GIVEN TASK
Reproduce the following material verbatim, from the first line to the last.

EXERCISE MATERIALS
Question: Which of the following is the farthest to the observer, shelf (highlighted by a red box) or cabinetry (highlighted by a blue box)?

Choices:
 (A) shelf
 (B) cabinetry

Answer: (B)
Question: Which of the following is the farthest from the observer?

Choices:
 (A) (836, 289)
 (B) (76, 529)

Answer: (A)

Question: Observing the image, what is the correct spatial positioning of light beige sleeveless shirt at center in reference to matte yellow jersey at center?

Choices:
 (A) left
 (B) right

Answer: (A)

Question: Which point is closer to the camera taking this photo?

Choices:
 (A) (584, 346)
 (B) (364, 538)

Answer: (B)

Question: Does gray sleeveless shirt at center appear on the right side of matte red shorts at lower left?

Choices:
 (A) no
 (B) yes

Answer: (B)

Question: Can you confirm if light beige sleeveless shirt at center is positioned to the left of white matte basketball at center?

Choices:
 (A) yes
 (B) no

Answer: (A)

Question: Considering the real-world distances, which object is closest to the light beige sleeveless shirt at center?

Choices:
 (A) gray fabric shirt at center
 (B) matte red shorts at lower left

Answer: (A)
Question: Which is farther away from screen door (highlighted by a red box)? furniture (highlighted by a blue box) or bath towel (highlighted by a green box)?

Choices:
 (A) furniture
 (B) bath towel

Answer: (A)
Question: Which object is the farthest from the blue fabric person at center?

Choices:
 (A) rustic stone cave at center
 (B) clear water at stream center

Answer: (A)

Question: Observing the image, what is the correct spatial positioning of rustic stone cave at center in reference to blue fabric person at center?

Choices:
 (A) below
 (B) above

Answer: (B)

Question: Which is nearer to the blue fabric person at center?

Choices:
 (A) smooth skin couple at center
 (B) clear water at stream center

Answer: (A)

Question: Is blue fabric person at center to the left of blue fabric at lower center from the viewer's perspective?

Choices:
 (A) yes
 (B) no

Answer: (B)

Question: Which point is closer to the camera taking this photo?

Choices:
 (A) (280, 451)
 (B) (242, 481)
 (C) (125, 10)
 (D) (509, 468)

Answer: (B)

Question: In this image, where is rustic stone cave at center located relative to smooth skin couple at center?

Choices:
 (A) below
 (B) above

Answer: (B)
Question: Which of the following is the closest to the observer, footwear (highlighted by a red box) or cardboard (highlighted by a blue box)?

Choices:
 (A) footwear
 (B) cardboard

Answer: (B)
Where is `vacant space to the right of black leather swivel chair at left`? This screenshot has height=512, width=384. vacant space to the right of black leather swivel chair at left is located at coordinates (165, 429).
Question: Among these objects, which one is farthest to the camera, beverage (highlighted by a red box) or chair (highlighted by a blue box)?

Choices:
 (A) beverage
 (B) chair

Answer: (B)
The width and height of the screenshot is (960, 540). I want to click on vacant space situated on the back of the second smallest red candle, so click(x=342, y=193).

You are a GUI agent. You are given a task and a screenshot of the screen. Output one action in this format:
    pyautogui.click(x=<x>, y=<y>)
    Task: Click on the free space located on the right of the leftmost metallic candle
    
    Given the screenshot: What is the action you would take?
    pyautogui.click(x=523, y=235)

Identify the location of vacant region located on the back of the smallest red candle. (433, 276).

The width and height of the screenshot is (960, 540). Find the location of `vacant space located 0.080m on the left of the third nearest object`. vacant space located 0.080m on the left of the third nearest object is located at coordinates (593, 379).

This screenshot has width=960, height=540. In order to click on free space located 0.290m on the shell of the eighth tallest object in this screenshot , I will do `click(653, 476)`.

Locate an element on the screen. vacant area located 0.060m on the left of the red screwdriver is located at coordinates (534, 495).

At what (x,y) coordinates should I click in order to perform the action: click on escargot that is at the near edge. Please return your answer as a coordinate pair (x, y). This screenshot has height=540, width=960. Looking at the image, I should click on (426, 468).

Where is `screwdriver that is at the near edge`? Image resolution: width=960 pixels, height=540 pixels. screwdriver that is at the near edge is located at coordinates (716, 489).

EXERCISE RESPONSE
Question: Which of the following is the farthest to the observer, shelf (highlighted by a red box) or cabinetry (highlighted by a blue box)?

Choices:
 (A) shelf
 (B) cabinetry

Answer: (B)
Question: Which of the following is the farthest from the observer?

Choices:
 (A) (836, 289)
 (B) (76, 529)

Answer: (A)

Question: Observing the image, what is the correct spatial positioning of light beige sleeveless shirt at center in reference to matte yellow jersey at center?

Choices:
 (A) left
 (B) right

Answer: (A)

Question: Which point is closer to the camera taking this photo?

Choices:
 (A) (584, 346)
 (B) (364, 538)

Answer: (B)

Question: Does gray sleeveless shirt at center appear on the right side of matte red shorts at lower left?

Choices:
 (A) no
 (B) yes

Answer: (B)

Question: Can you confirm if light beige sleeveless shirt at center is positioned to the left of white matte basketball at center?

Choices:
 (A) yes
 (B) no

Answer: (A)

Question: Considering the real-world distances, which object is closest to the light beige sleeveless shirt at center?

Choices:
 (A) gray fabric shirt at center
 (B) matte red shorts at lower left

Answer: (A)
Question: Which is farther away from screen door (highlighted by a red box)? furniture (highlighted by a blue box) or bath towel (highlighted by a green box)?

Choices:
 (A) furniture
 (B) bath towel

Answer: (A)
Question: Which object is the farthest from the blue fabric person at center?

Choices:
 (A) rustic stone cave at center
 (B) clear water at stream center

Answer: (A)

Question: Observing the image, what is the correct spatial positioning of rustic stone cave at center in reference to blue fabric person at center?

Choices:
 (A) below
 (B) above

Answer: (B)

Question: Which is nearer to the blue fabric person at center?

Choices:
 (A) smooth skin couple at center
 (B) clear water at stream center

Answer: (A)

Question: Is blue fabric person at center to the left of blue fabric at lower center from the viewer's perspective?

Choices:
 (A) yes
 (B) no

Answer: (B)

Question: Which point is closer to the camera taking this photo?

Choices:
 (A) (280, 451)
 (B) (242, 481)
 (C) (125, 10)
 (D) (509, 468)

Answer: (B)

Question: In this image, where is rustic stone cave at center located relative to smooth skin couple at center?

Choices:
 (A) below
 (B) above

Answer: (B)
Question: Which of the following is the closest to the observer, footwear (highlighted by a red box) or cardboard (highlighted by a blue box)?

Choices:
 (A) footwear
 (B) cardboard

Answer: (B)
Where is `vacant space to the right of black leather swivel chair at left`? This screenshot has height=512, width=384. vacant space to the right of black leather swivel chair at left is located at coordinates (165, 429).
Question: Among these objects, which one is farthest to the camera, beverage (highlighted by a red box) or chair (highlighted by a blue box)?

Choices:
 (A) beverage
 (B) chair

Answer: (B)
The width and height of the screenshot is (960, 540). I want to click on vacant space situated on the back of the second smallest red candle, so click(x=342, y=193).

You are a GUI agent. You are given a task and a screenshot of the screen. Output one action in this format:
    pyautogui.click(x=<x>, y=<y>)
    Task: Click on the free space located on the right of the leftmost metallic candle
    
    Given the screenshot: What is the action you would take?
    pyautogui.click(x=523, y=235)

Identify the location of vacant region located on the back of the smallest red candle. (433, 276).

The width and height of the screenshot is (960, 540). Find the location of `vacant space located 0.080m on the left of the third nearest object`. vacant space located 0.080m on the left of the third nearest object is located at coordinates (593, 379).

This screenshot has width=960, height=540. In order to click on free space located 0.290m on the shell of the eighth tallest object in this screenshot , I will do `click(653, 476)`.

Locate an element on the screen. vacant area located 0.060m on the left of the red screwdriver is located at coordinates (534, 495).

At what (x,y) coordinates should I click in order to perform the action: click on escargot that is at the near edge. Please return your answer as a coordinate pair (x, y). This screenshot has height=540, width=960. Looking at the image, I should click on (426, 468).

Where is `screwdriver that is at the near edge`? Image resolution: width=960 pixels, height=540 pixels. screwdriver that is at the near edge is located at coordinates (716, 489).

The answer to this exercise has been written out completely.